### Your objective
Print all of the records. Exclude the images.

### Extracted records
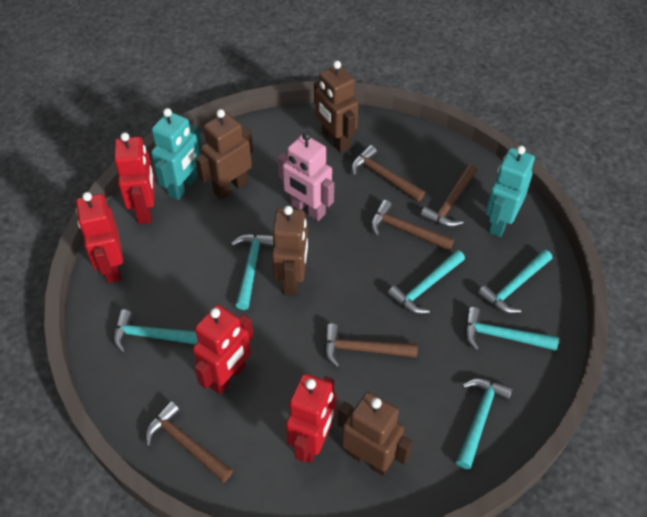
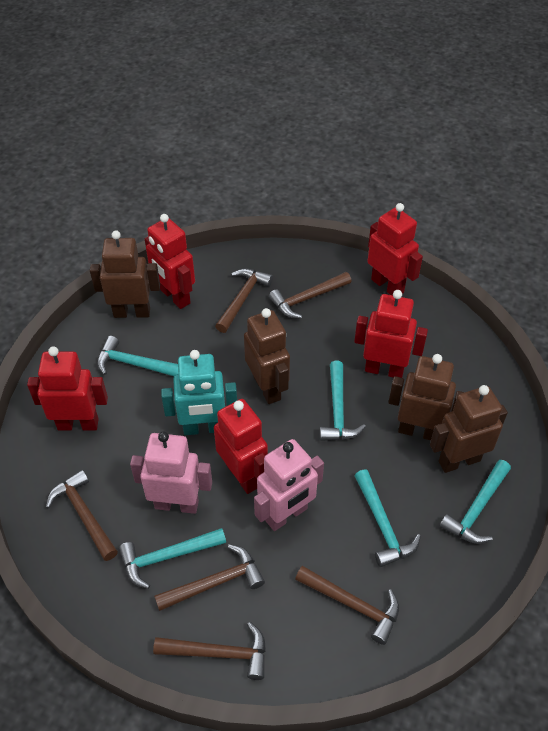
brown hammer: 5 -> 6
pink robot: 1 -> 2
red robot: 4 -> 5
turquoise hammer: 6 -> 5
turquoise robot: 2 -> 1

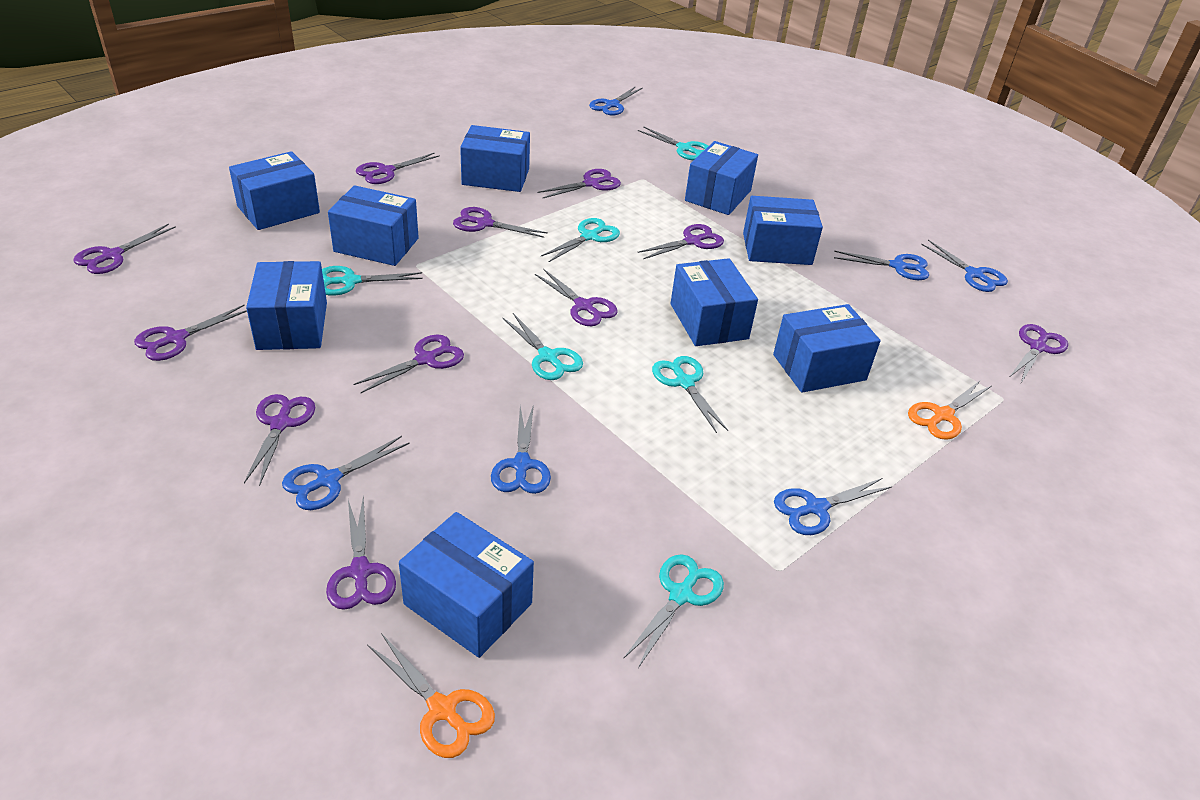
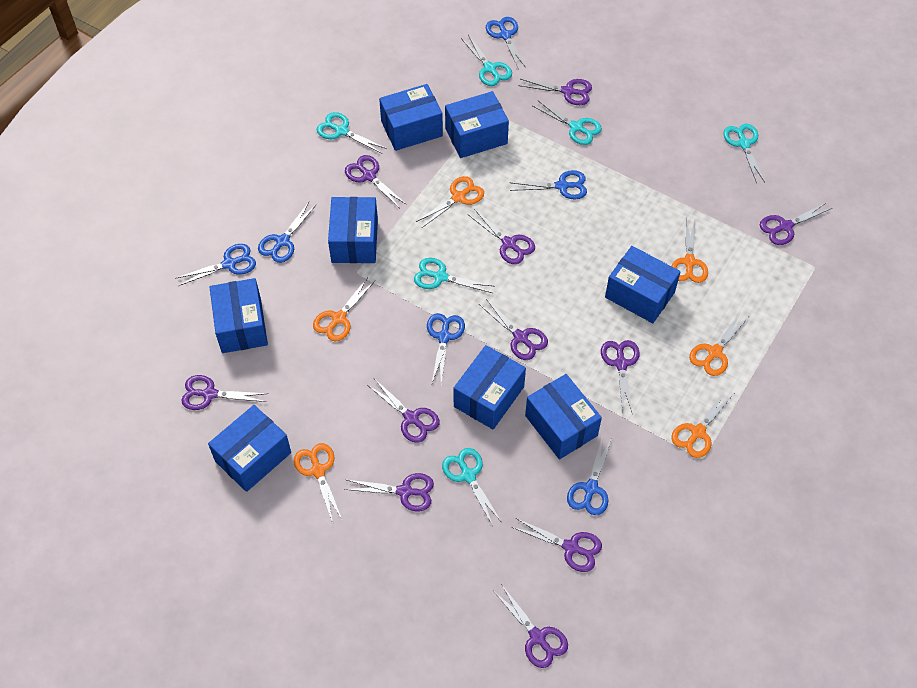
blue box: 9 -> 8
orange scissors: 2 -> 6

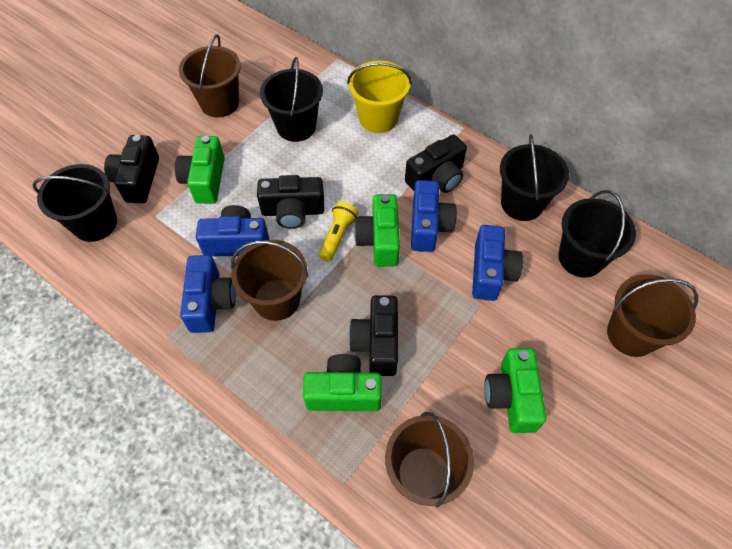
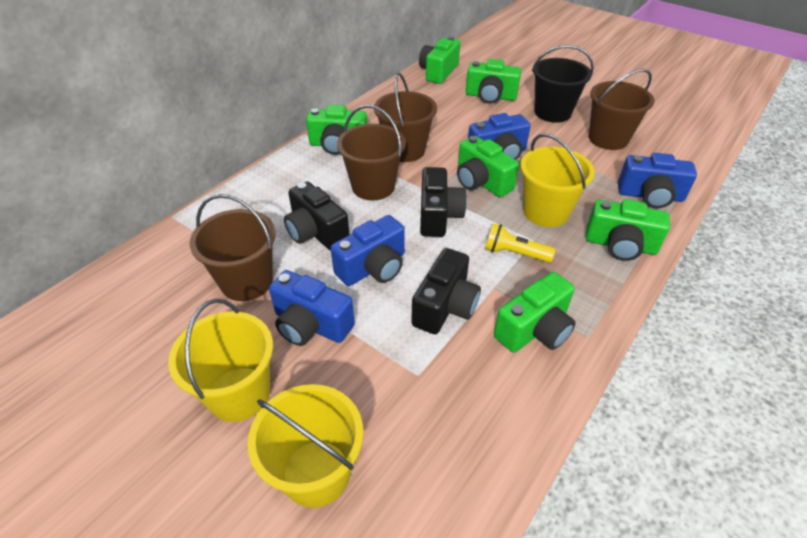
black bucket: 4 -> 1
black camera: 4 -> 3
green camera: 4 -> 6
yellow bucket: 1 -> 3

### Response for this exercise
brown hammer: 5 -> 6
pink robot: 1 -> 2
red robot: 4 -> 5
turquoise hammer: 6 -> 5
turquoise robot: 2 -> 1

blue box: 9 -> 8
orange scissors: 2 -> 6

black bucket: 4 -> 1
black camera: 4 -> 3
green camera: 4 -> 6
yellow bucket: 1 -> 3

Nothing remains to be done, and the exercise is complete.